• _WHAT YOU SHOULD DO_:
Search the data below, and report every line in which "VEXT" occurs.

[TASK MATERIAL]

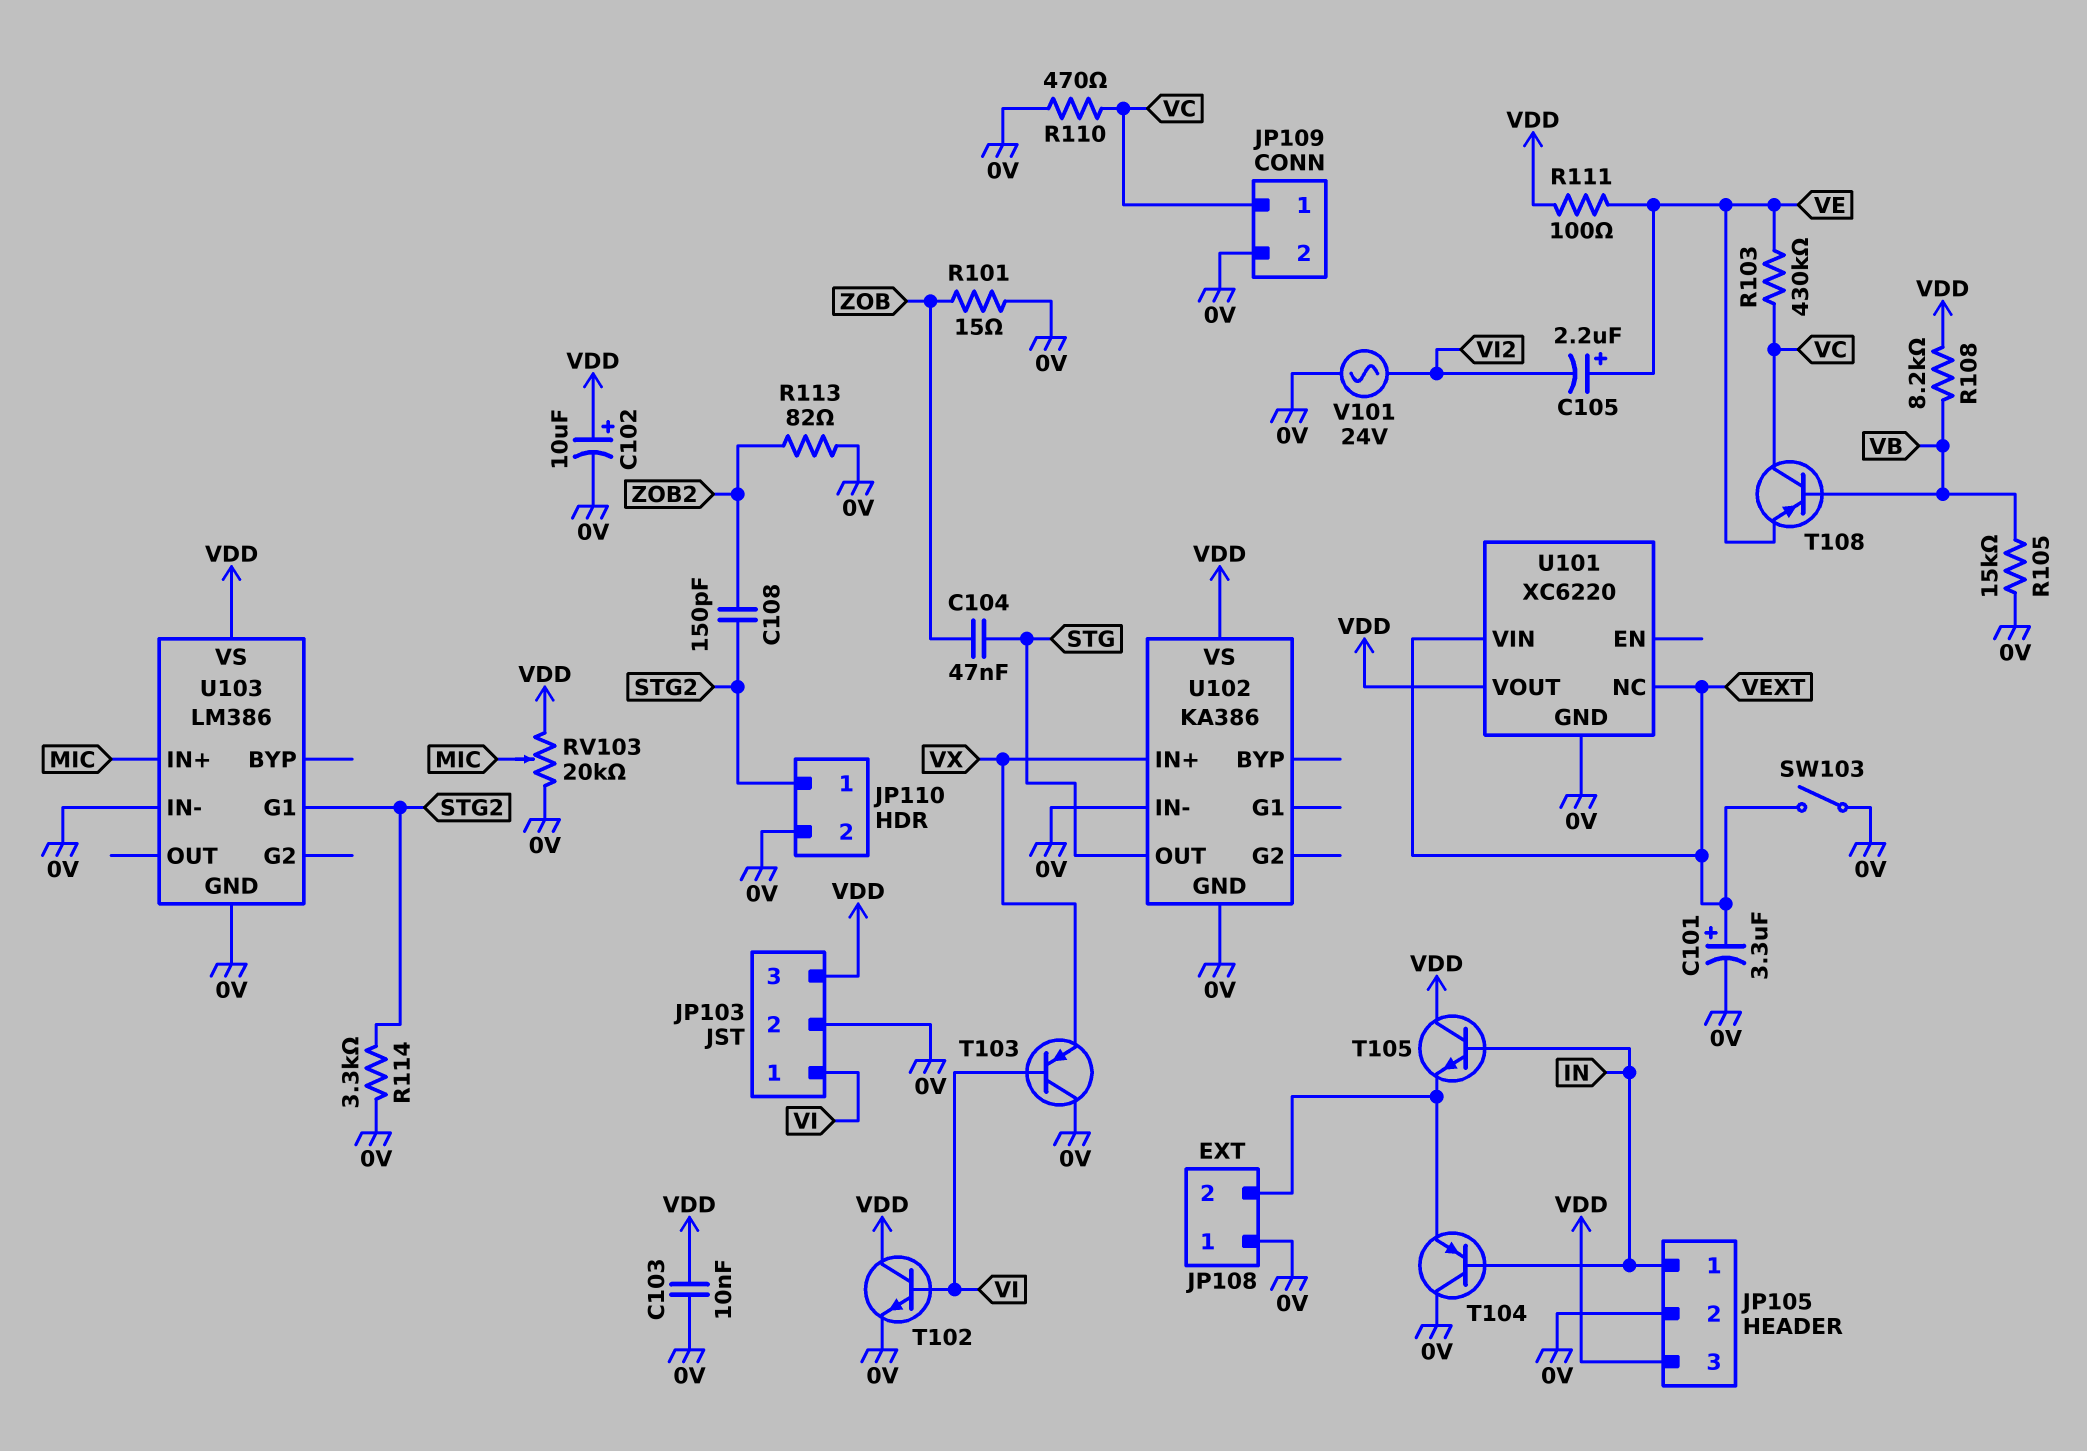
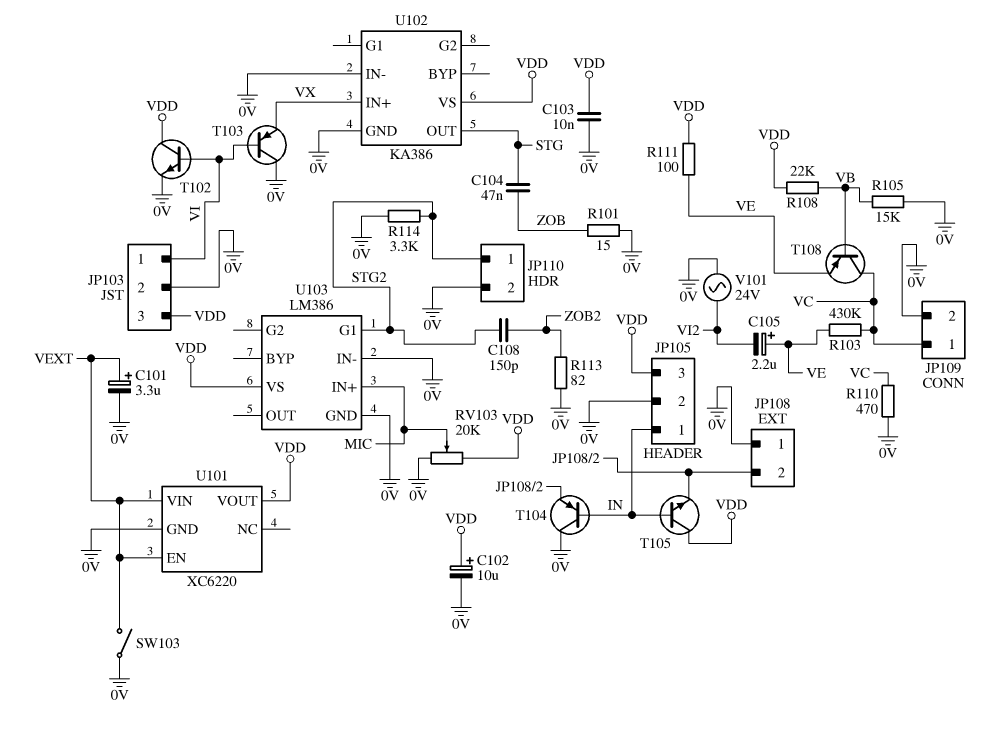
R108: 8.2k (VB, VDD) -> 22k (VB, VDD)
U101 pin EN: none -> VEXT
U101 pin NC: VEXT -> none

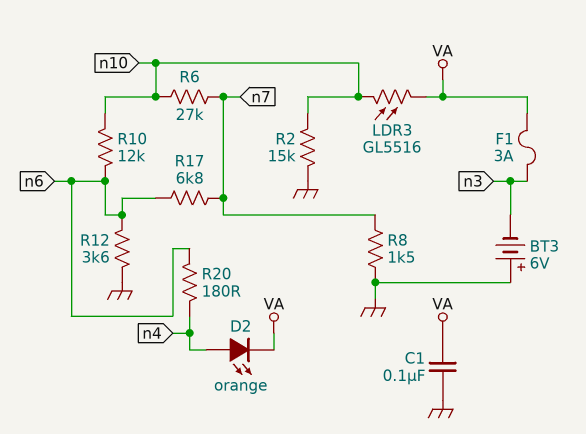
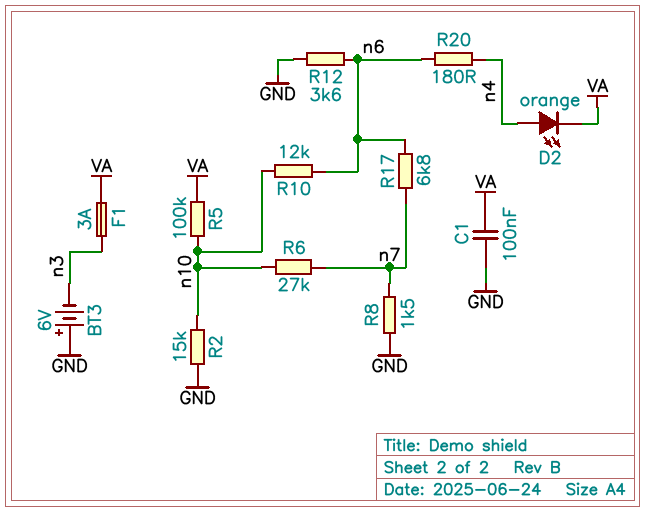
LDR3: GL5516 (VA, n10) -> none
R5: none -> 100k (VA, n10)

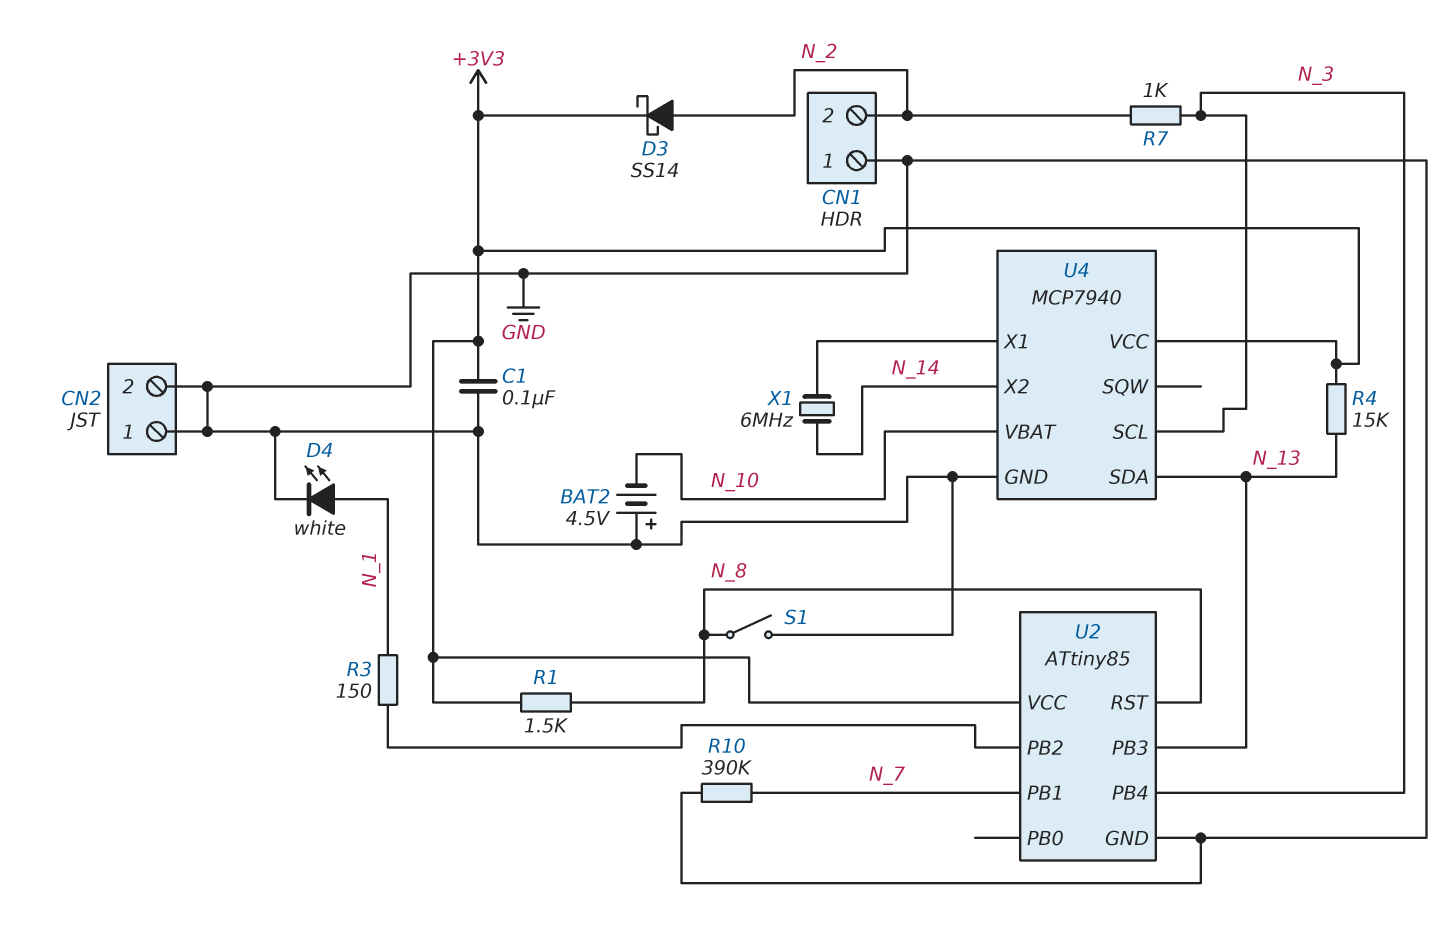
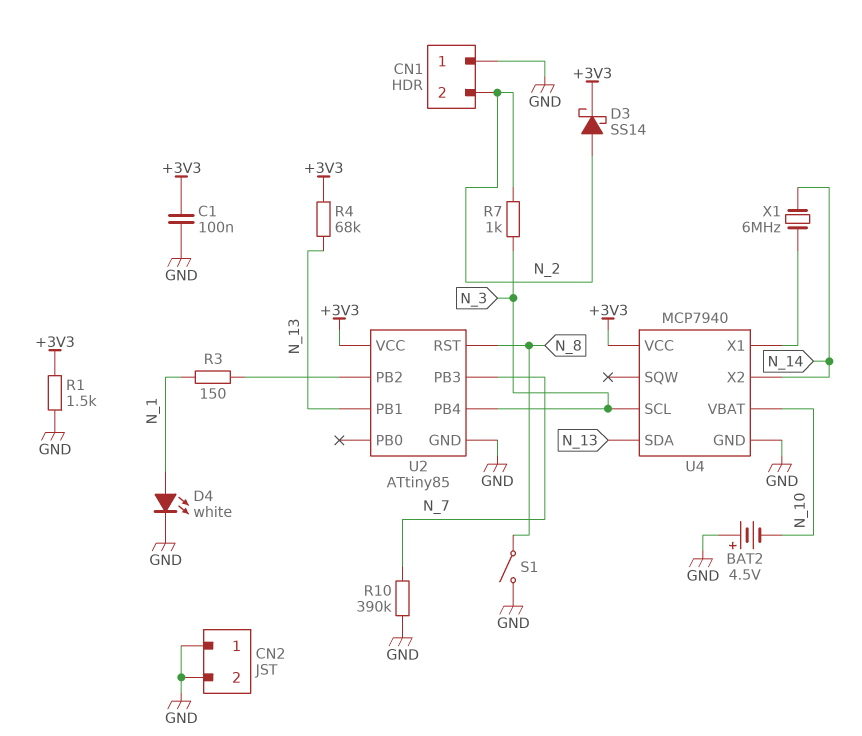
R1: 1.5k (+3V3, N_8) -> 1.5k (+3V3, GND)
R4: 15k (+3V3, N_13) -> 68k (+3V3, N_13)
U2 pin PB1: N_7 -> N_13
U2 pin PB3: N_13 -> N_7

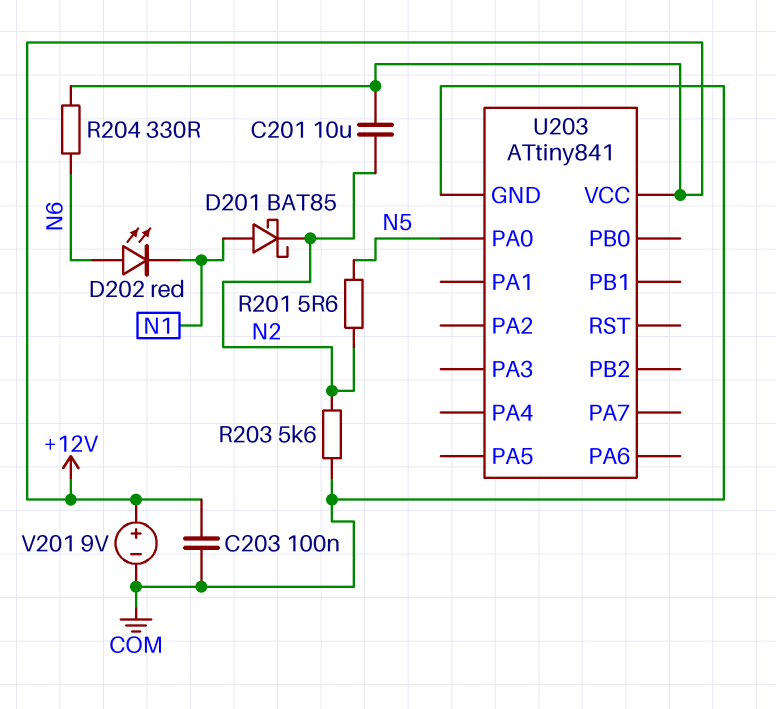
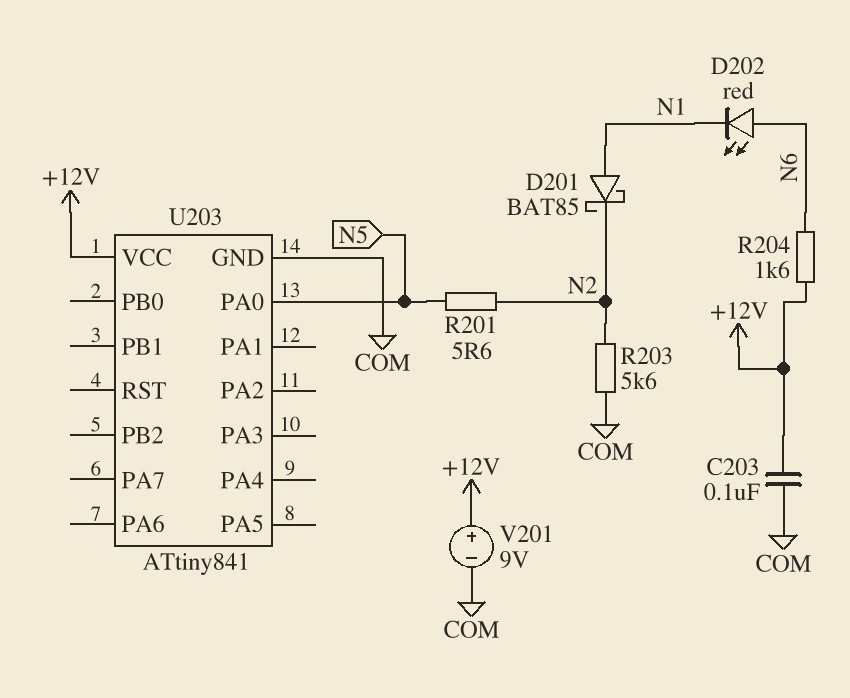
C201: 10uF (+12V, N2) -> none
R204: 330 (+12V, N6) -> 1.6k (+12V, N6)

[/TASK MATERIAL]

• _ANSWER BOX_:
U101 pin EN: none -> VEXT
U101 pin NC: VEXT -> none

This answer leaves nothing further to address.